- Aim of the exercise -
Nothing in the copy should be a picture; everything else in the listing is to be restated exactly.

- Data section -
--------------------------------------------------

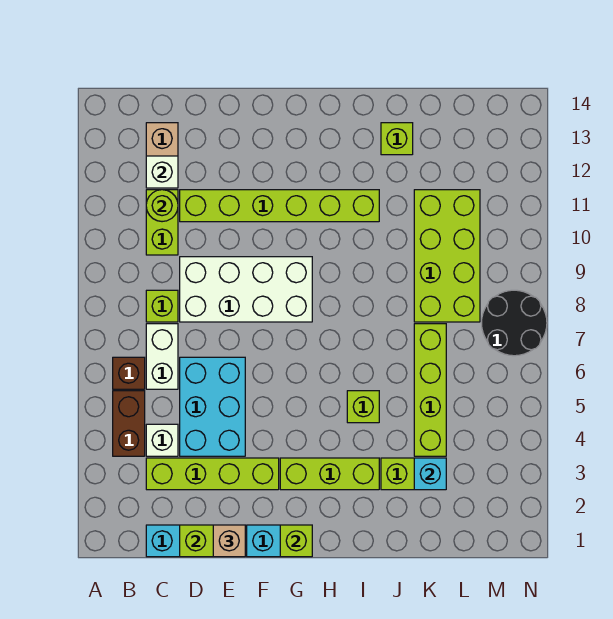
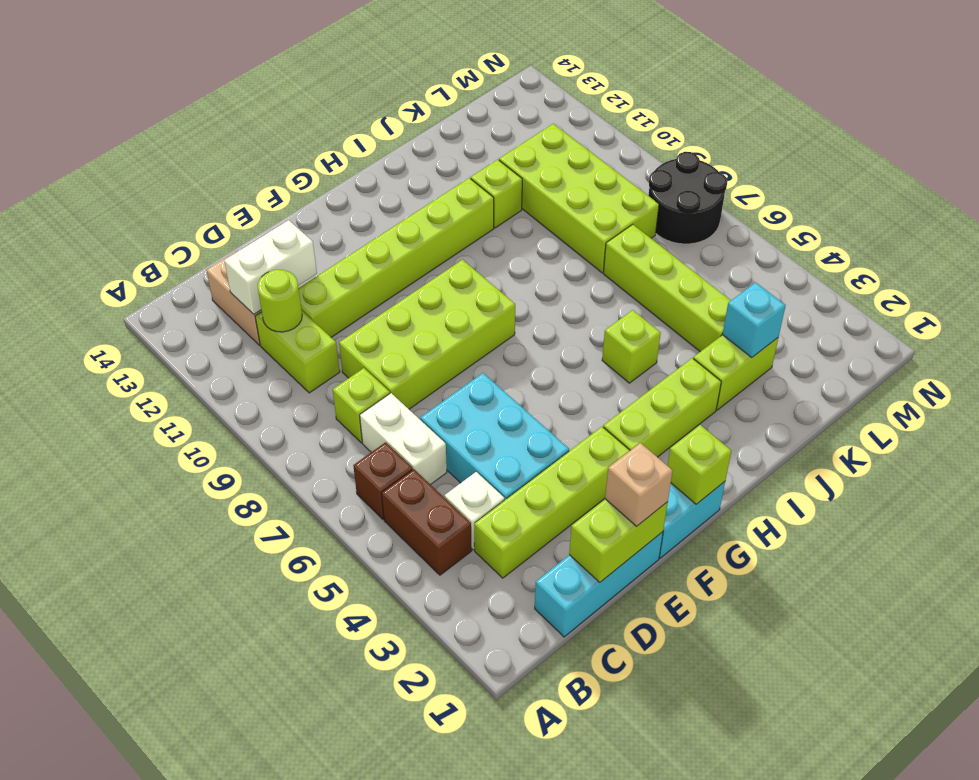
white brick C12 level 2 -> white brick C12:D12 level 2
white brick D8:G9 level 1 -> lime brick D8:G9 level 1
lime brick J13 level 1 -> lime brick J11 level 1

--------------------------------------------------

- Answer to this task -
white brick C12 level 2 -> white brick C12:D12 level 2
white brick D8:G9 level 1 -> lime brick D8:G9 level 1
lime brick J13 level 1 -> lime brick J11 level 1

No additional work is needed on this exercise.